**Yang Harus Dikerjakan**
Salin lagi tanpa diubah baris-baris materi mulai dari baris yang memuat "BCJ: none -> 17:25" sampai baris terakhir materi, termasuk kedua baris itu. Jangan masukkan gambar ke dalam jawaban.

**Materi Tugas Ini**
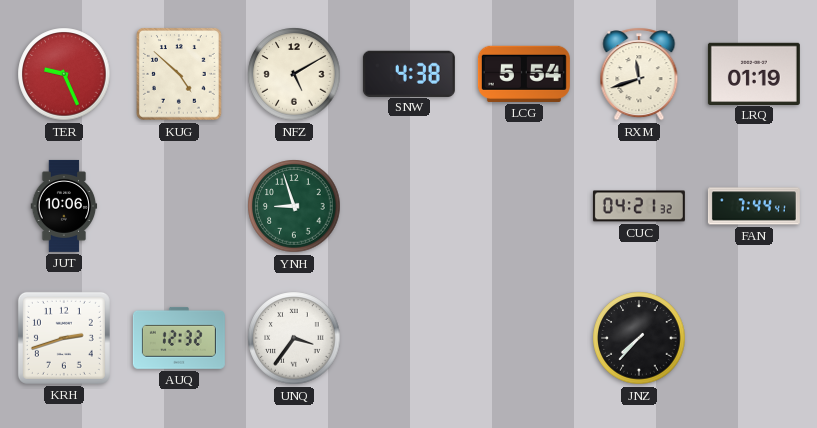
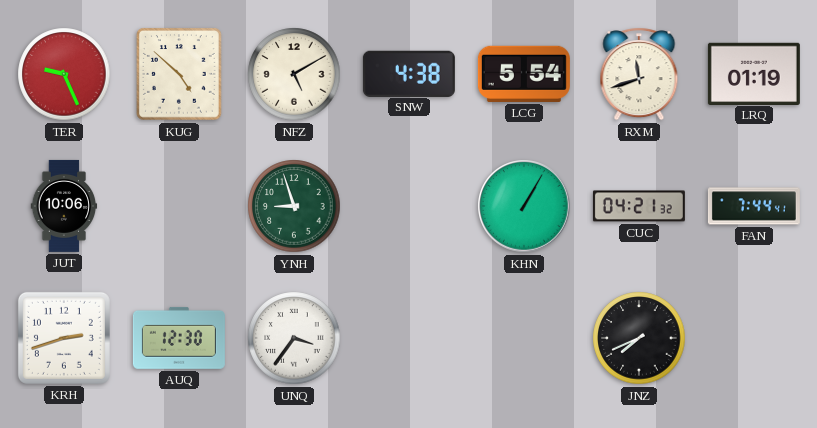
KHN: none -> 1:05
AUQ: 12:32 -> 12:30
JNZ: 7:37 -> 7:41
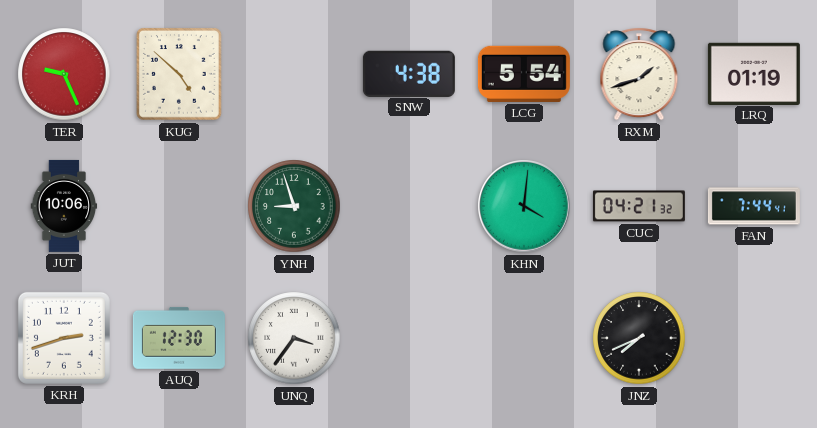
NFZ: 5:10 -> none
RXM: 11:42 -> 1:42
KHN: 1:05 -> 4:01
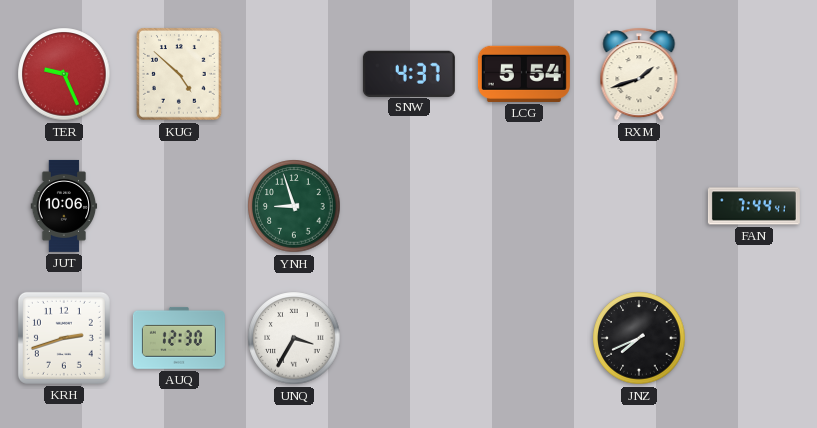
SNW: 4:38 -> 4:37
LRQ: 01:19 -> none
KHN: 4:01 -> none
CUC: 04:21 -> none
UNQ: 3:36 -> 3:35
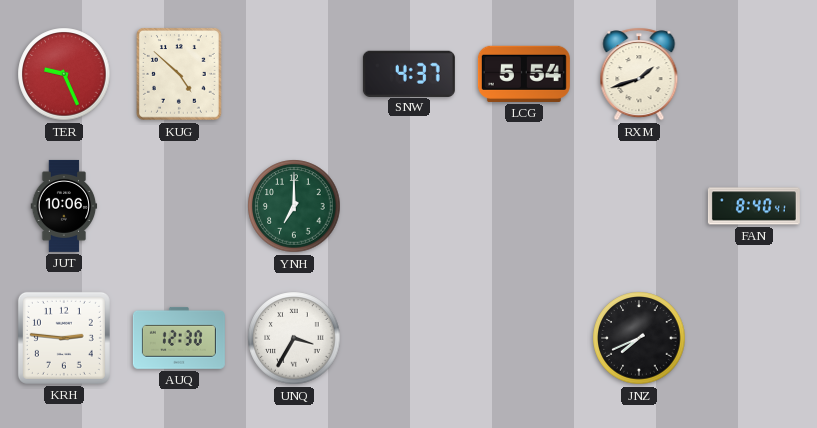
YNH: 8:57 -> 7:00
FAN: 7:44 -> 8:40
KRH: 2:42 -> 2:46
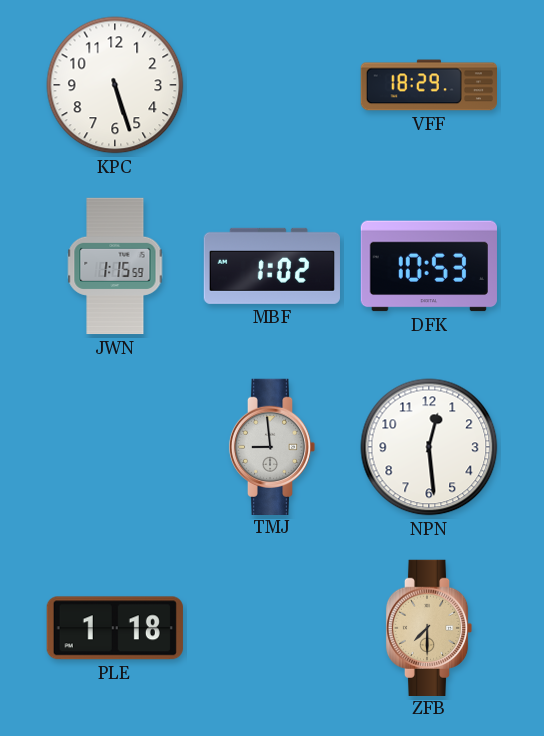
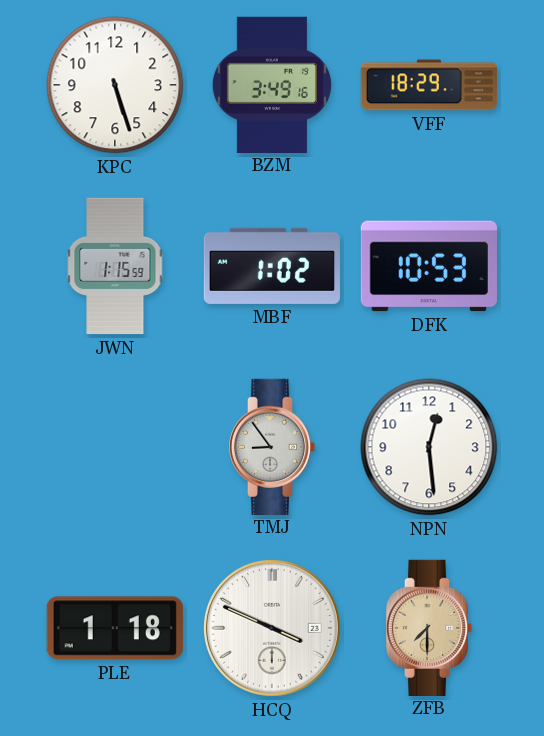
BZM: none -> 3:49
TMJ: 8:59 -> 8:54
HCQ: none -> 3:49
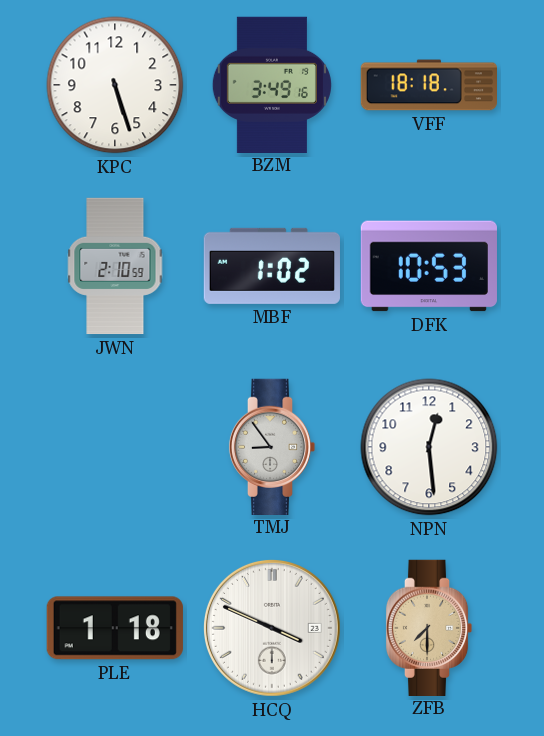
VFF: 18:29 -> 18:18
JWN: 1:15 -> 2:10
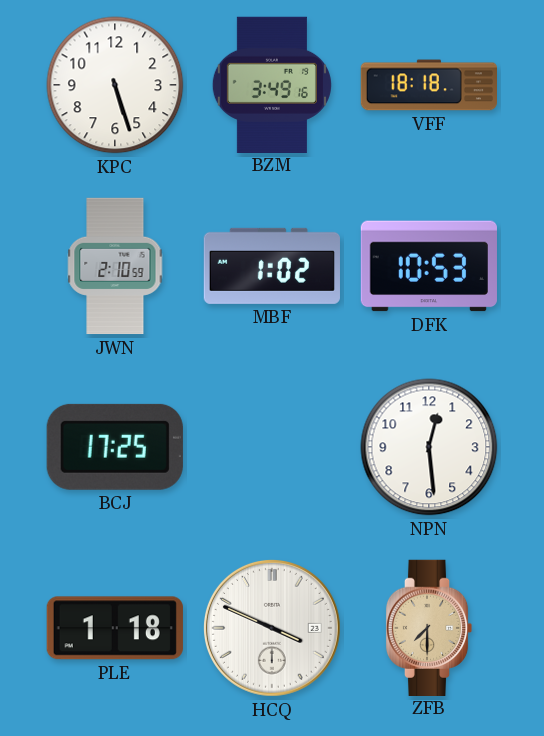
BCJ: none -> 17:25
TMJ: 8:54 -> none
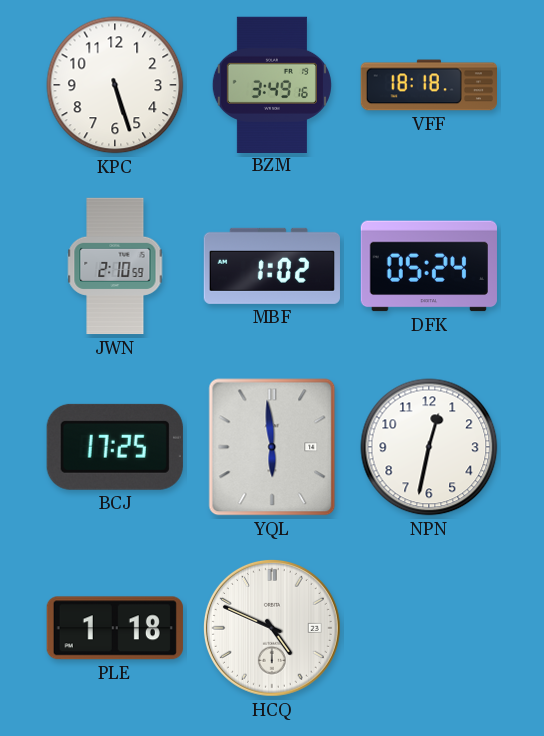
DFK: 10:53 -> 05:24
YQL: none -> 5:59
NPN: 12:29 -> 12:32
HCQ: 3:49 -> 4:49
ZFB: 7:30 -> none
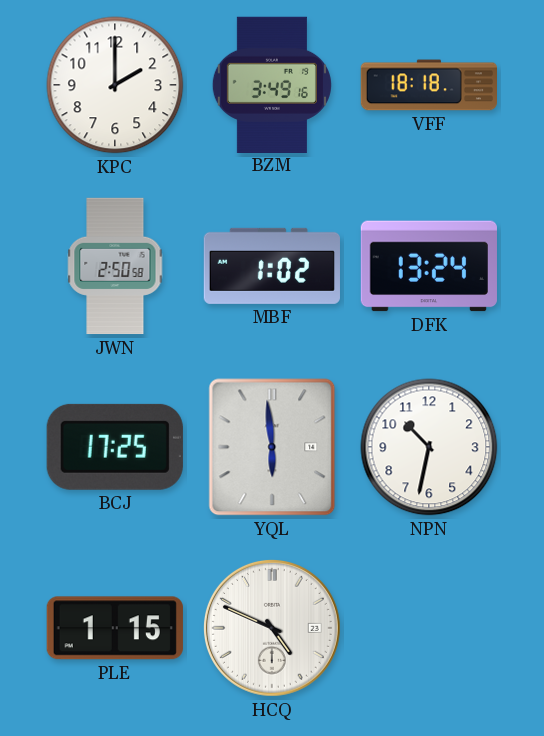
KPC: 5:27 -> 2:00
JWN: 2:10 -> 2:50
DFK: 05:24 -> 13:24
NPN: 12:32 -> 10:32
PLE: 1:18 -> 1:15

**Hasil yang Diharapkan**
BCJ: none -> 17:25
TMJ: 8:54 -> none
DFK: 10:53 -> 05:24
YQL: none -> 5:59
NPN: 12:29 -> 12:32
HCQ: 3:49 -> 4:49
ZFB: 7:30 -> none
KPC: 5:27 -> 2:00
JWN: 2:10 -> 2:50
DFK: 05:24 -> 13:24
NPN: 12:32 -> 10:32
PLE: 1:18 -> 1:15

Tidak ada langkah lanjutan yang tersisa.